■ Task prompt: The job is to output each record exactly as it stands, pictures excluded.

■ Input data:
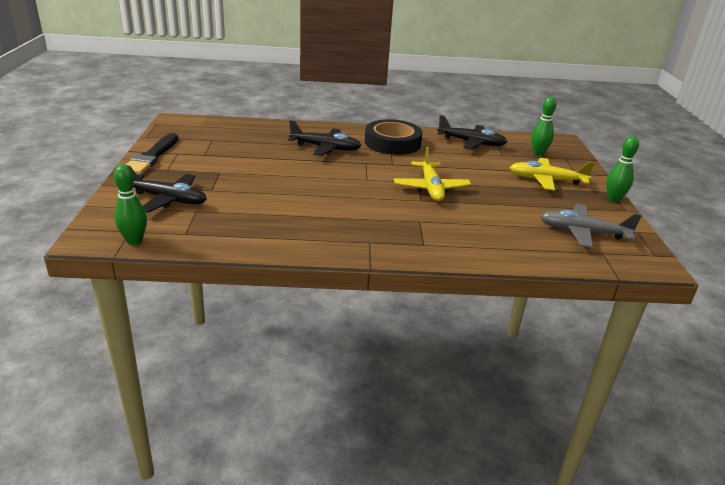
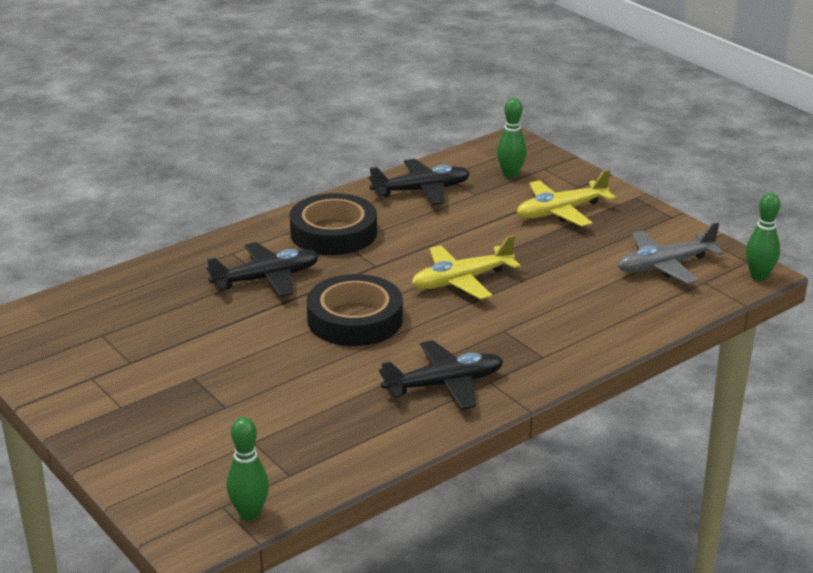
camera: 35 degrees left, 0 degrees up
(152, 157) = (67, 399): black brush -> none
(168, 199) = (196, 445): black plane -> black plane (444, 384)
(341, 181) = (355, 319): none -> black tape
(431, 188) = (461, 281): yellow plane -> yellow plane turned 105 degrees clockwise
(613, 199) = (648, 207): green bowling pin -> green bowling pin (759, 276)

■ Answer space:
camera: 35 degrees left, 0 degrees up
(152, 157) = (67, 399): black brush -> none
(168, 199) = (196, 445): black plane -> black plane (444, 384)
(341, 181) = (355, 319): none -> black tape
(431, 188) = (461, 281): yellow plane -> yellow plane turned 105 degrees clockwise
(613, 199) = (648, 207): green bowling pin -> green bowling pin (759, 276)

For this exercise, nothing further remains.